REQUIREMENTS
Return each of the following lines unchanged, character for character, but leave out the pictures.
--- Start of DATA SUPPLIED ---
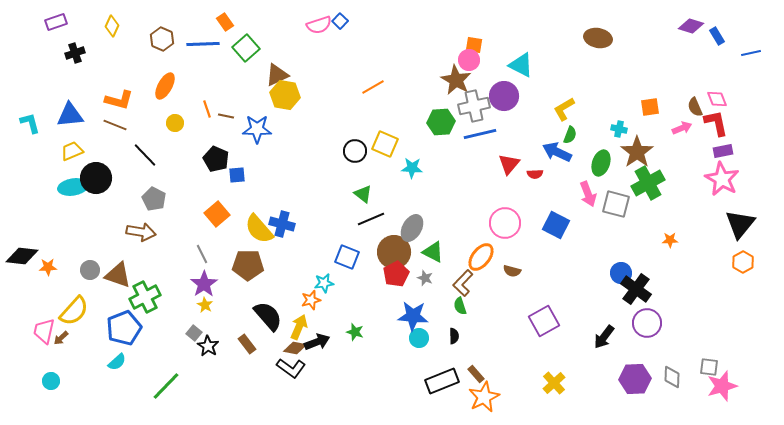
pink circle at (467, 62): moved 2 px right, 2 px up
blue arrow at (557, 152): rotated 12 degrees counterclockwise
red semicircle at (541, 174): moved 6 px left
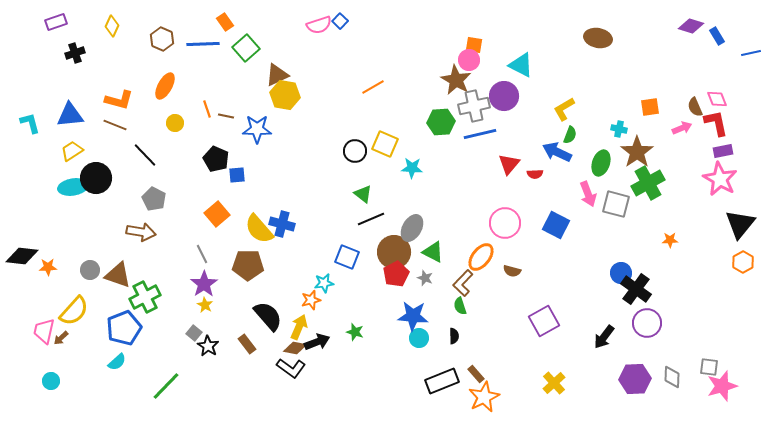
yellow trapezoid at (72, 151): rotated 10 degrees counterclockwise
pink star at (722, 179): moved 2 px left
--- End of DATA SUPPLIED ---
TASK ANSWER
pink circle at (467, 62): moved 2 px right, 2 px up
blue arrow at (557, 152): rotated 12 degrees counterclockwise
red semicircle at (541, 174): moved 6 px left
yellow trapezoid at (72, 151): rotated 10 degrees counterclockwise
pink star at (722, 179): moved 2 px left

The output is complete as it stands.